[Exercise directions] Lines to return, exactly: from the line with "C5: 330uF (W2, W8)" to the line with "J1 pin 2: GND -> +12V" in the entries below, both included.

[Edit difference data]

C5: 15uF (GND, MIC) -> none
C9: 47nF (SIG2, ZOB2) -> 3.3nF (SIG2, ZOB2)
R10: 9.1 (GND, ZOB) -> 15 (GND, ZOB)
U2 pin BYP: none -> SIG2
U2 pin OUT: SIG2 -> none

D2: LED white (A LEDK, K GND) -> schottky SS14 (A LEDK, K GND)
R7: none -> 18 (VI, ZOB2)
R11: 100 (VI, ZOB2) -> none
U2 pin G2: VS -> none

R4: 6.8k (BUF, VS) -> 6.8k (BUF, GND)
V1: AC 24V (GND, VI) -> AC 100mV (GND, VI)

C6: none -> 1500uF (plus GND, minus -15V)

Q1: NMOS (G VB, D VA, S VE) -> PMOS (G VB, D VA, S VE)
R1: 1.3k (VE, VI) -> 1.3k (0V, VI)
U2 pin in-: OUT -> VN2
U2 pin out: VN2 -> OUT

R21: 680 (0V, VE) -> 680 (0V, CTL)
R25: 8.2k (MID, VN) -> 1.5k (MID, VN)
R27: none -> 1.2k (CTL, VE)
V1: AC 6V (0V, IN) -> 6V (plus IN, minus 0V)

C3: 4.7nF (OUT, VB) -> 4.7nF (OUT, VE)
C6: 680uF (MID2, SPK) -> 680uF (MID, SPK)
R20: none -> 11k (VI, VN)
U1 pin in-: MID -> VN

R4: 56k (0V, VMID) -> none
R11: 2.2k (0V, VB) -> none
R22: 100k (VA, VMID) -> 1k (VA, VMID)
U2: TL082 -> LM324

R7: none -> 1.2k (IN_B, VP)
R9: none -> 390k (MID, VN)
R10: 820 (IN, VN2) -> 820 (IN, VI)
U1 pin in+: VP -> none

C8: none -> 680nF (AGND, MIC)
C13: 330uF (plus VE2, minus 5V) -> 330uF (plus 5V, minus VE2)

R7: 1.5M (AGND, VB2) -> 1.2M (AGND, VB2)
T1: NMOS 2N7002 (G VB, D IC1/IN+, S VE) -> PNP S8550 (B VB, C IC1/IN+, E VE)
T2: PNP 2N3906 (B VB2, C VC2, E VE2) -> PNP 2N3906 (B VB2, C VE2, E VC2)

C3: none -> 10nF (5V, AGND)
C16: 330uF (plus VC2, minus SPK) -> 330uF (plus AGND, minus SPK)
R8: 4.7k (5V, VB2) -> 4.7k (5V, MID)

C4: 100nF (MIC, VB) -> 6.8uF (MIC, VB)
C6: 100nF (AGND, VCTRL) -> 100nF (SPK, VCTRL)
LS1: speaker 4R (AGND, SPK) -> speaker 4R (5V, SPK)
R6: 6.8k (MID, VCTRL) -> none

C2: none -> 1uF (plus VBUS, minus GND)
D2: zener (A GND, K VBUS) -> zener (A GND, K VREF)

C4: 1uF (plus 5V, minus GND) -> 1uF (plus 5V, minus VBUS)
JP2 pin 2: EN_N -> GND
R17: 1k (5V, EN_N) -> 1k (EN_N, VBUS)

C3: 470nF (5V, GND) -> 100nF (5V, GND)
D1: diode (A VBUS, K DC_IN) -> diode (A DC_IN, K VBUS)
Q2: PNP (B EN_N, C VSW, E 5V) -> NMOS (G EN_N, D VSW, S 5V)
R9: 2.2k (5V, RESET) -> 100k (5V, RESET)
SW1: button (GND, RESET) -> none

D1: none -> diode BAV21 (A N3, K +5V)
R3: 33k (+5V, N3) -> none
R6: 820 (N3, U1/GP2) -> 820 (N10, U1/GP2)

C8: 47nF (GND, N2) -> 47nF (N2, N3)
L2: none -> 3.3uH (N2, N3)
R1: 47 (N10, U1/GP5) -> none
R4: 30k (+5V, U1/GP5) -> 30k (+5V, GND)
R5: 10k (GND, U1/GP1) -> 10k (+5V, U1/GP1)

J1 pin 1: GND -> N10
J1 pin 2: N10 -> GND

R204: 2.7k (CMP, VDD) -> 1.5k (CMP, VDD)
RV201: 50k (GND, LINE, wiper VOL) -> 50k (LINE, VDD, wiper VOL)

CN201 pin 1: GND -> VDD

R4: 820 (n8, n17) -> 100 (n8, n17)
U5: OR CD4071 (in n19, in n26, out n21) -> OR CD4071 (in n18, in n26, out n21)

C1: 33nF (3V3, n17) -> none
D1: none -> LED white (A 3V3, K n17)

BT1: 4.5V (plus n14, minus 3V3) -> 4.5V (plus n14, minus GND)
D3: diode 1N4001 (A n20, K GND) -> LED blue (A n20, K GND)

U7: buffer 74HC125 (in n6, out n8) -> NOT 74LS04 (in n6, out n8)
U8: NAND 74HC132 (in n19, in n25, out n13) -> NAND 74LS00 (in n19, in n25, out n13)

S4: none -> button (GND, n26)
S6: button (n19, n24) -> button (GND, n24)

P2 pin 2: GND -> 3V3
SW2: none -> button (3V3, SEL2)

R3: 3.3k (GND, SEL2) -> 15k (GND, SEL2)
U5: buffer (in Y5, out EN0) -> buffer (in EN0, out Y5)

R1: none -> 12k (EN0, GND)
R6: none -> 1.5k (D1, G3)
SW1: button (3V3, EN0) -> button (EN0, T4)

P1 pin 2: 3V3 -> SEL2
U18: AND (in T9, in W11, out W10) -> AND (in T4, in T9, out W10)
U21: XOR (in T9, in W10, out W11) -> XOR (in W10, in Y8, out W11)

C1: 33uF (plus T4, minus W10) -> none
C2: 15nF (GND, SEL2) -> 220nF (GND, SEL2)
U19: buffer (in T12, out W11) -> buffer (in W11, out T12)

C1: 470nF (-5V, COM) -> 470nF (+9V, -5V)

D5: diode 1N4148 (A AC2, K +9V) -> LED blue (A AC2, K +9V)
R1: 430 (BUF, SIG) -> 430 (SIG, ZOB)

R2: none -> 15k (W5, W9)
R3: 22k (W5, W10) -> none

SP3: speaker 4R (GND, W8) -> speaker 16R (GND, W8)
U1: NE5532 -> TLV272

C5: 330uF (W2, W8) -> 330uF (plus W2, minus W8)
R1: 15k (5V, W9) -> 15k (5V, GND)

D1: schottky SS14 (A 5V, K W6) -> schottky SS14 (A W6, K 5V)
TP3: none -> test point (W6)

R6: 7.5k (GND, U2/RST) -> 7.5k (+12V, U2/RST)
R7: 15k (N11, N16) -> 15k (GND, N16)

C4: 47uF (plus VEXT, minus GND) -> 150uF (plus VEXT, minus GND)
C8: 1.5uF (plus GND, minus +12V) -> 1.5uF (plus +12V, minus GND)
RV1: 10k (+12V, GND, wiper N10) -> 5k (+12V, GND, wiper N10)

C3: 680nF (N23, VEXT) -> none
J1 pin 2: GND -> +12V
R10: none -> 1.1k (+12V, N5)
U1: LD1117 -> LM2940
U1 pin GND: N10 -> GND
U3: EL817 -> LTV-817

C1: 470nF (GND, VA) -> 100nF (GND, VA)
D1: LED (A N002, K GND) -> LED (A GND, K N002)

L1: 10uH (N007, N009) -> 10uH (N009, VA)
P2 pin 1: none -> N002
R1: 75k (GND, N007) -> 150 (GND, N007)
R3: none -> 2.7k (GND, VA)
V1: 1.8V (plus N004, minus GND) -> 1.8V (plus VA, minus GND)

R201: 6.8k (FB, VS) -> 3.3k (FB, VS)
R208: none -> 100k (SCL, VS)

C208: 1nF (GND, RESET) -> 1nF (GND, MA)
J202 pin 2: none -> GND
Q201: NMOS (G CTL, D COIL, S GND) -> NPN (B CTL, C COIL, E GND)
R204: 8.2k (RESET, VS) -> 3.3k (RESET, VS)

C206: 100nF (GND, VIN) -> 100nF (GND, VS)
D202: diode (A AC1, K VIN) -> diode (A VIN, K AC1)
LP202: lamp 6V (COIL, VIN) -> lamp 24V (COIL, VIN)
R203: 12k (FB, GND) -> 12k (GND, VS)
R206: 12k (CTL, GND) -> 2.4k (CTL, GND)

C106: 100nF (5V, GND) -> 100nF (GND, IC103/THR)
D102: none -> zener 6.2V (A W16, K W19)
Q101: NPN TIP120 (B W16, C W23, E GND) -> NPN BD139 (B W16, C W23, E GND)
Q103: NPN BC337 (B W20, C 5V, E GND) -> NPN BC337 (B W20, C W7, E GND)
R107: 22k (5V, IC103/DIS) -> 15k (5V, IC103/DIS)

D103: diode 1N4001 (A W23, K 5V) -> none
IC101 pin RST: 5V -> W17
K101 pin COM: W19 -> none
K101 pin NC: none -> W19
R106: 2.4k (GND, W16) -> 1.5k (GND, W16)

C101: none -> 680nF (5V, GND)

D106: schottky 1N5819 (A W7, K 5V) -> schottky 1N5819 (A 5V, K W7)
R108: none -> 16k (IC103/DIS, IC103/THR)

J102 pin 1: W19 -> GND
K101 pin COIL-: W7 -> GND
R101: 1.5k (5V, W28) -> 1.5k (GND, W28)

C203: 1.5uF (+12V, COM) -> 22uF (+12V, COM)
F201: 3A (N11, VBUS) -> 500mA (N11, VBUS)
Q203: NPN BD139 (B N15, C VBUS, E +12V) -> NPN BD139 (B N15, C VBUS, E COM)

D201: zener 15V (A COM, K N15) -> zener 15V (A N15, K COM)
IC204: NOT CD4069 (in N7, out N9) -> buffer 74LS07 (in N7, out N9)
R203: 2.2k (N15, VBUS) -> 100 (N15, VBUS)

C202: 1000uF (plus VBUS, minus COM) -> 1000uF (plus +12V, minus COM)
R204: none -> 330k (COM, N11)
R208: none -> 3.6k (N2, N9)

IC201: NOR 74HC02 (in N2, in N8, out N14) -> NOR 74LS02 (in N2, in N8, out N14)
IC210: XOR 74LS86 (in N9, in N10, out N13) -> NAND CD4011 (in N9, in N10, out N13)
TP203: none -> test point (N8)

[Response]
C5: 330uF (W2, W8) -> 330uF (plus W2, minus W8)
R1: 15k (5V, W9) -> 15k (5V, GND)

D1: schottky SS14 (A 5V, K W6) -> schottky SS14 (A W6, K 5V)
TP3: none -> test point (W6)

R6: 7.5k (GND, U2/RST) -> 7.5k (+12V, U2/RST)
R7: 15k (N11, N16) -> 15k (GND, N16)

C4: 47uF (plus VEXT, minus GND) -> 150uF (plus VEXT, minus GND)
C8: 1.5uF (plus GND, minus +12V) -> 1.5uF (plus +12V, minus GND)
RV1: 10k (+12V, GND, wiper N10) -> 5k (+12V, GND, wiper N10)

C3: 680nF (N23, VEXT) -> none
J1 pin 2: GND -> +12V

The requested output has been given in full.